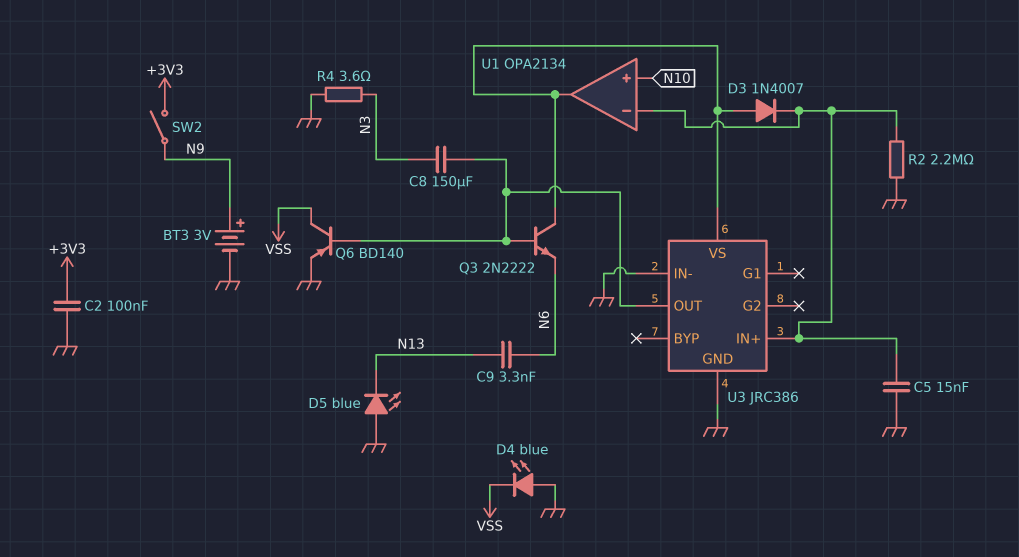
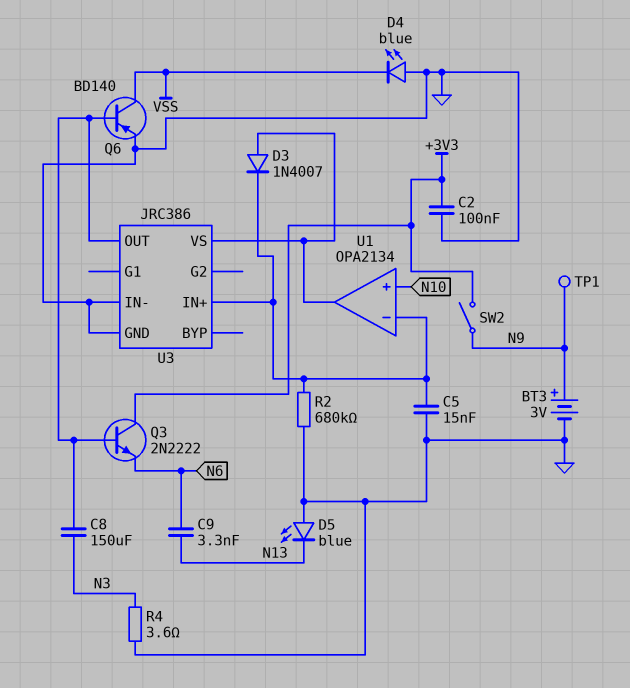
Q3: NPN 2N2222 (B U3/OUT, C U1/out, E N6) -> NPN 2N2222 (B U3/OUT, C +3V3, E N6)
R2: 2.2M (GND, U1/in-) -> 680k (GND, U1/in-)
TP1: none -> test point (N9)

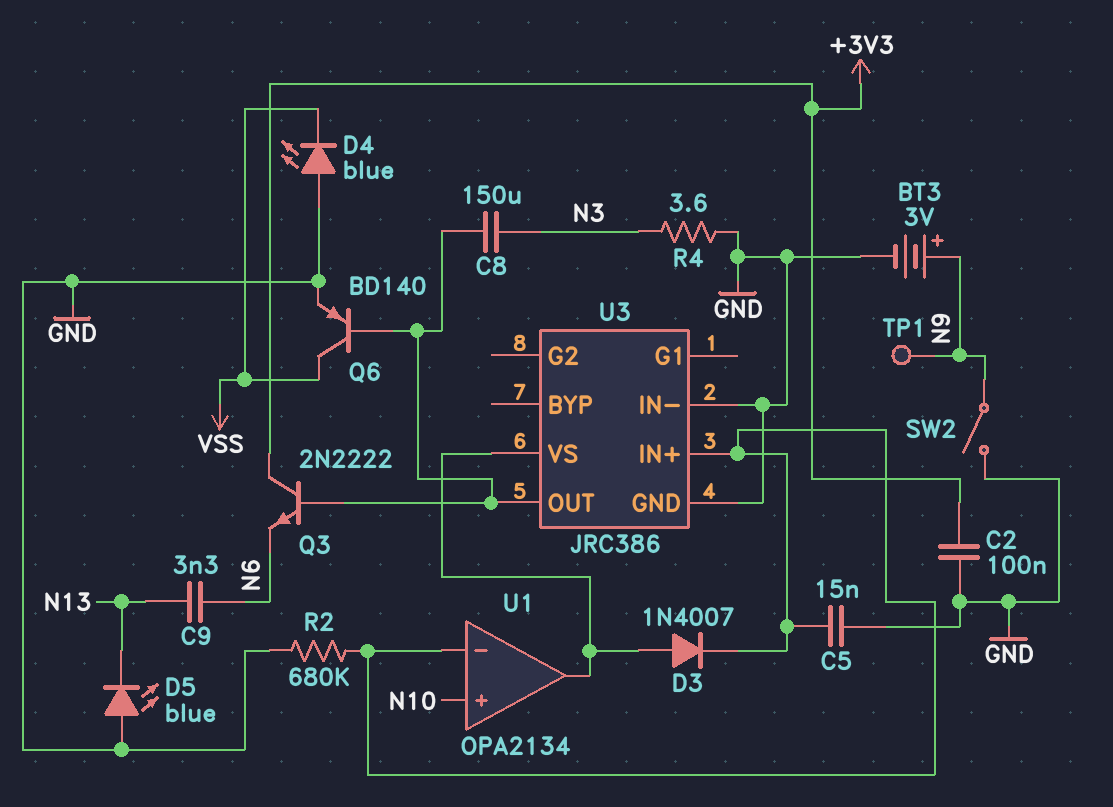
SW2: switch (+3V3, N9) -> switch (GND, N9)

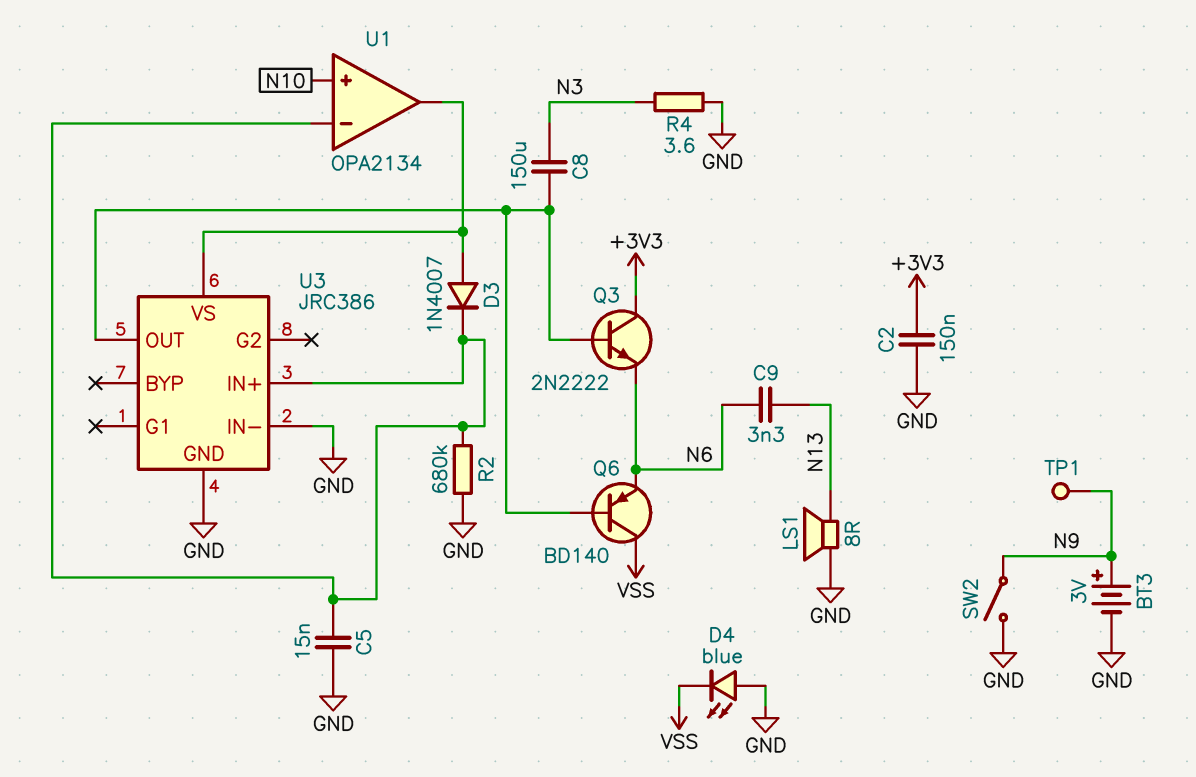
C2: 100nF (+3V3, GND) -> 150nF (+3V3, GND)
D5: LED blue (A GND, K N13) -> none
LS1: none -> speaker 8R (GND, N13)
Q6: PNP BD140 (B U3/OUT, C VSS, E GND) -> PNP BD140 (B U3/OUT, C VSS, E N6)

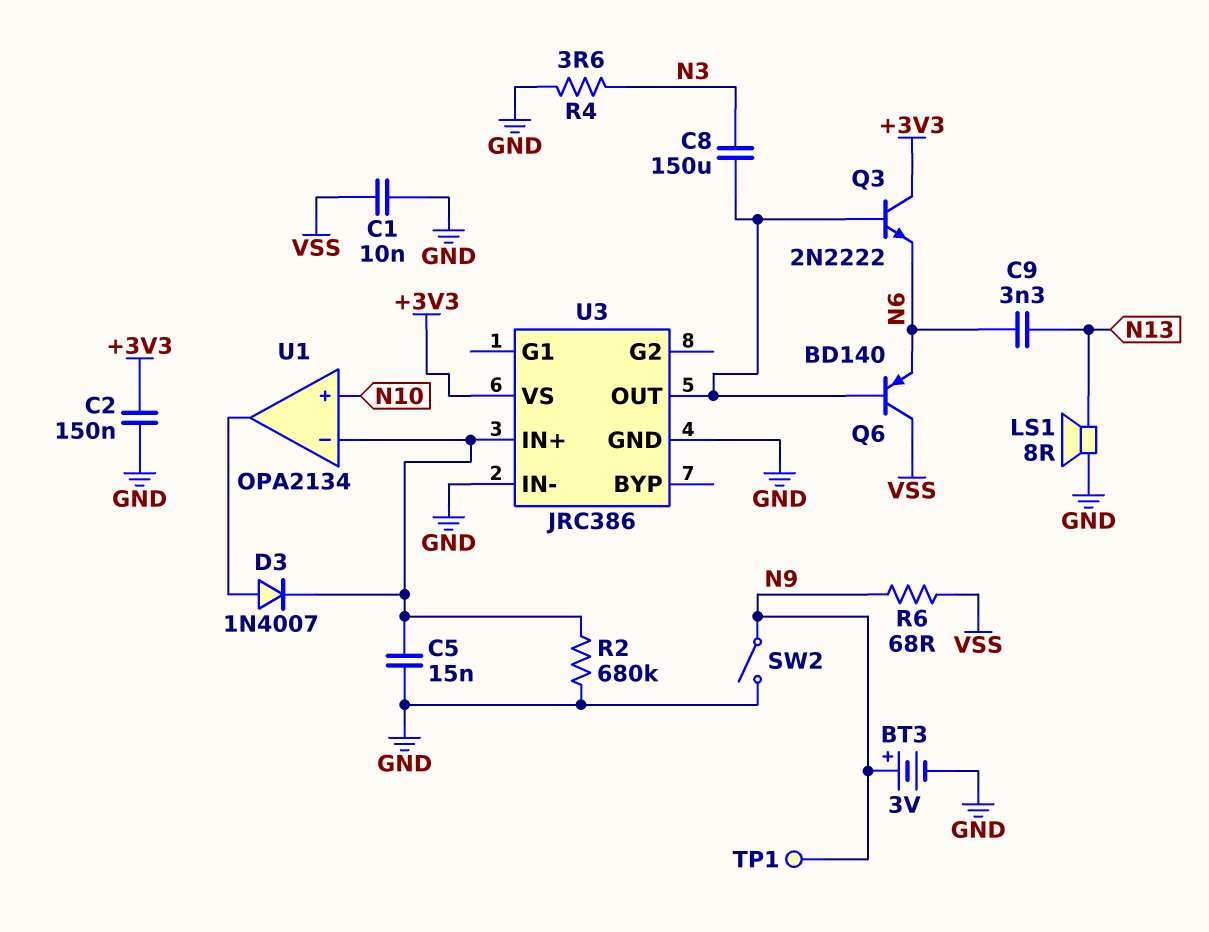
C1: none -> 10nF (GND, VSS)
D4: LED blue (A GND, K VSS) -> none
R6: none -> 68 (N9, VSS)
U3 pin VS: U1/out -> +3V3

+-------+

▸ Work to complete
Would you copy the records word for word, without any of their pictures?

▸ Your response
Q3: NPN 2N2222 (B U3/OUT, C U1/out, E N6) -> NPN 2N2222 (B U3/OUT, C +3V3, E N6)
R2: 2.2M (GND, U1/in-) -> 680k (GND, U1/in-)
TP1: none -> test point (N9)

SW2: switch (+3V3, N9) -> switch (GND, N9)

C2: 100nF (+3V3, GND) -> 150nF (+3V3, GND)
D5: LED blue (A GND, K N13) -> none
LS1: none -> speaker 8R (GND, N13)
Q6: PNP BD140 (B U3/OUT, C VSS, E GND) -> PNP BD140 (B U3/OUT, C VSS, E N6)

C1: none -> 10nF (GND, VSS)
D4: LED blue (A GND, K VSS) -> none
R6: none -> 68 (N9, VSS)
U3 pin VS: U1/out -> +3V3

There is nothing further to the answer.